Across all the records, filter for lines with the word "objects" and copy them.

◆ **DATA SECTION**
※ ※ ※

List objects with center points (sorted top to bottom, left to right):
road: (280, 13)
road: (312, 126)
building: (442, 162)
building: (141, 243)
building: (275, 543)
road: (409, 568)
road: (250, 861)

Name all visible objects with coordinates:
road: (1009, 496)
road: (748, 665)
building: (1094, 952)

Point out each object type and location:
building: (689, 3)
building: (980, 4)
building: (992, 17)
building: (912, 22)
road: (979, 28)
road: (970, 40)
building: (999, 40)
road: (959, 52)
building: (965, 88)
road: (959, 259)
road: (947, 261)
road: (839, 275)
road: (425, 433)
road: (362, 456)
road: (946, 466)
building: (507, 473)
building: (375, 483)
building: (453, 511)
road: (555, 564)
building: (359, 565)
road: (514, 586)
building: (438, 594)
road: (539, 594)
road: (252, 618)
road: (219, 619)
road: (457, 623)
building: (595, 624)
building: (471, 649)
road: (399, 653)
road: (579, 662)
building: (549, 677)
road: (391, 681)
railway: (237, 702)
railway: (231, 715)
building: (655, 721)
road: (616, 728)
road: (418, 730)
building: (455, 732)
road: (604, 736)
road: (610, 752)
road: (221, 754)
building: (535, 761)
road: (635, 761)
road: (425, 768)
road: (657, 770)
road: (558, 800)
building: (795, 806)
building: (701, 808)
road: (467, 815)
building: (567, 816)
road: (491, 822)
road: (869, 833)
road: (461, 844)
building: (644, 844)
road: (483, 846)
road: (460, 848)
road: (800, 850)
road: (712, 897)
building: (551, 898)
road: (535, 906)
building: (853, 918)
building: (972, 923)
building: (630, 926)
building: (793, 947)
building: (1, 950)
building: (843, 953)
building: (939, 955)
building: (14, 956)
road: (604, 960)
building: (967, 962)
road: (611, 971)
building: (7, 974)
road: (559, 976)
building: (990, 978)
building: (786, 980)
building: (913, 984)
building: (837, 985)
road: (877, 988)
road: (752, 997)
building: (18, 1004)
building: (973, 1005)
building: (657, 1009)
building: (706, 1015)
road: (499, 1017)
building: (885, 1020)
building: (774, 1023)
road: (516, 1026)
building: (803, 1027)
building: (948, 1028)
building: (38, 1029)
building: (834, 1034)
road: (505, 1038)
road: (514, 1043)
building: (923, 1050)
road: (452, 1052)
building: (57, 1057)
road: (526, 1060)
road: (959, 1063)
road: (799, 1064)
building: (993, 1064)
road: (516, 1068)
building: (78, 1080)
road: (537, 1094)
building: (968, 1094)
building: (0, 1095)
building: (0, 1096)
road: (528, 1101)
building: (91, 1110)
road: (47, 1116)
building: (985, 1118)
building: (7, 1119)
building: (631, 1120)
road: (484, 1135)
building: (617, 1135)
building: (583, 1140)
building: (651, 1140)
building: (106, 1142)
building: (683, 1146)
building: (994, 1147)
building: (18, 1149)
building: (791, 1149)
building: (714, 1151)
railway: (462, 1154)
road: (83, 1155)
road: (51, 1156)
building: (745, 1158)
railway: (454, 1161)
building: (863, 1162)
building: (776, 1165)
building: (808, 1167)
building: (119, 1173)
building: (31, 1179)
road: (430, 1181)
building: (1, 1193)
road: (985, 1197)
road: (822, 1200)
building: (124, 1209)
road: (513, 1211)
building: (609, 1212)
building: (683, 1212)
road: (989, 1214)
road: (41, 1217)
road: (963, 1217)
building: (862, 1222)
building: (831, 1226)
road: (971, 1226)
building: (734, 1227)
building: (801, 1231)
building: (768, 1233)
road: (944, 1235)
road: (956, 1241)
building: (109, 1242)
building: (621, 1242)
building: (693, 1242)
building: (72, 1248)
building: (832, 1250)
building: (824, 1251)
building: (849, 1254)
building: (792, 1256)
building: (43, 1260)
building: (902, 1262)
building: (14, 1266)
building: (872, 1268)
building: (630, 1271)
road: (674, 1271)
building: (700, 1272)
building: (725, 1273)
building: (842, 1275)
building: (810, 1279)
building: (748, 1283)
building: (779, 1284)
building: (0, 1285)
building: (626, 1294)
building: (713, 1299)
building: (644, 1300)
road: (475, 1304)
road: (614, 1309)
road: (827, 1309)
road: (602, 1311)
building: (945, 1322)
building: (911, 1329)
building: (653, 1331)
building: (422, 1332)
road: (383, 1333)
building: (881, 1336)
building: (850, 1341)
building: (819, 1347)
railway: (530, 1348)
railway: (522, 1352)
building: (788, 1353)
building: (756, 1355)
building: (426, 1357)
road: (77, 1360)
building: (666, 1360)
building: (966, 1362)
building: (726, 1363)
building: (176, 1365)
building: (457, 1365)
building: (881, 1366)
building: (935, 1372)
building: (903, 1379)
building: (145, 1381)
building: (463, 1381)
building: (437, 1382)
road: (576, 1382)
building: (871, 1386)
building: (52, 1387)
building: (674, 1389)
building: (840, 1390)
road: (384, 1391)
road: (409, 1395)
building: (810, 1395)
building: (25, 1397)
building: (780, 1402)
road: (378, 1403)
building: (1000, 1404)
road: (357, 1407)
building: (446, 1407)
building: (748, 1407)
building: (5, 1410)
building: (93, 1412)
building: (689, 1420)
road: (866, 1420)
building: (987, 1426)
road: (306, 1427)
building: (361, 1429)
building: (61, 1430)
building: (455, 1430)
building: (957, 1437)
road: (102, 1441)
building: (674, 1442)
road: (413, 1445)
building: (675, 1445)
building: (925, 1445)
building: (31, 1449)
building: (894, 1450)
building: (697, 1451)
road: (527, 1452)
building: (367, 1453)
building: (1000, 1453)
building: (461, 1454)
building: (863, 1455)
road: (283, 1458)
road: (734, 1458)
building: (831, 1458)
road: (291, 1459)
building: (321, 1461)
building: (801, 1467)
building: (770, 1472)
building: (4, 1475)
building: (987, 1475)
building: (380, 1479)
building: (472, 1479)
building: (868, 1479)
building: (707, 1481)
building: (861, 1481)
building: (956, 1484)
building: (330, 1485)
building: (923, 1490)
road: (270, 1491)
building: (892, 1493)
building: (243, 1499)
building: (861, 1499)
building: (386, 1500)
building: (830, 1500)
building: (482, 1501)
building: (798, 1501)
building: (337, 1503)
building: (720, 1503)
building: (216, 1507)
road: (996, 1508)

※ ※ ※

◆ **WRITTEN ANSWER**
List objects with center points (sorted top to bottom, left to right):
Name all visible objects with coordinates:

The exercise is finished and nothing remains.